[DATA SUPPLIED Boundary: Start]

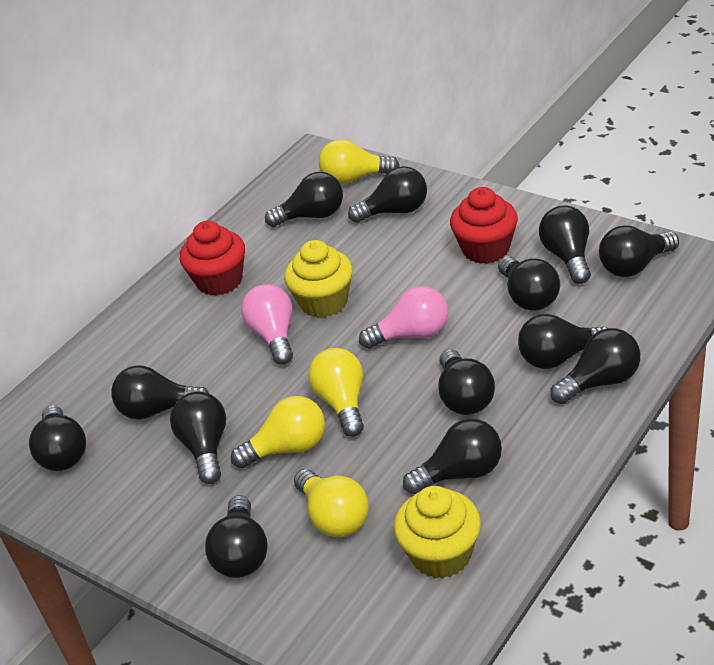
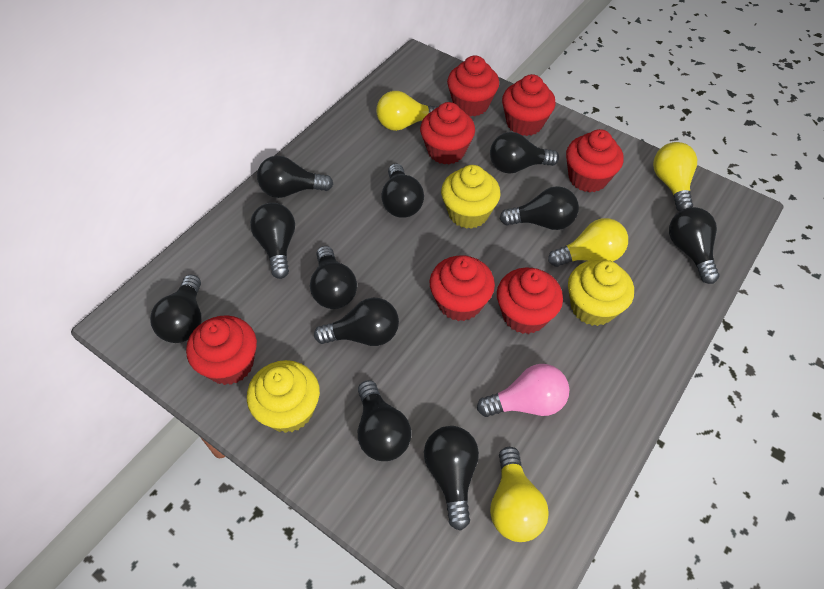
black light bulb: 13 -> 11
pink light bulb: 2 -> 1
red cupcake: 2 -> 7
yellow cupcake: 2 -> 3

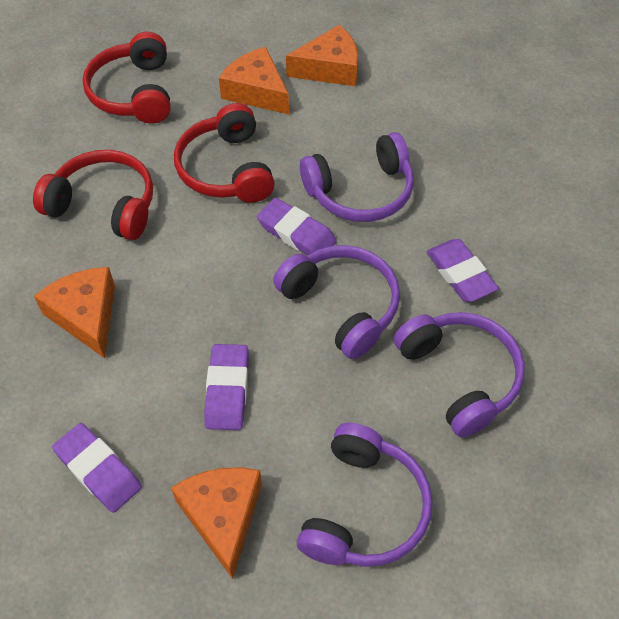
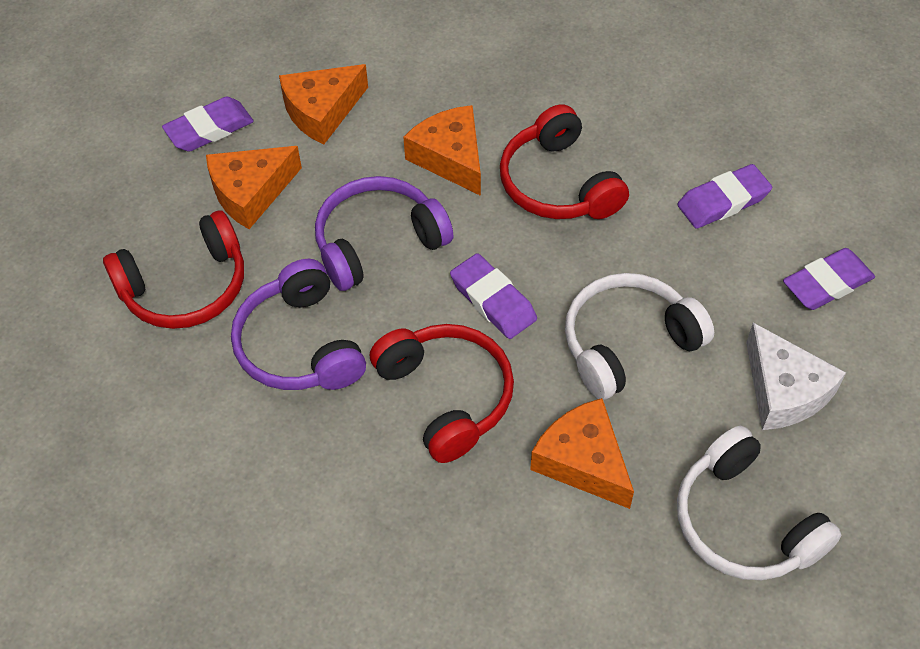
purple headphones: 4 -> 2
white cheese: 0 -> 1
white headphones: 0 -> 2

[DATA SUPPLIED Boundary: End]

→ PROBLEM DESCRIPTION:
Please return, exactly as written, the line containing "purple headphones: 4 -> 2" and every line after it through the end of the records above, and nothing else.

→ PROBLEM SOLUTION:
purple headphones: 4 -> 2
white cheese: 0 -> 1
white headphones: 0 -> 2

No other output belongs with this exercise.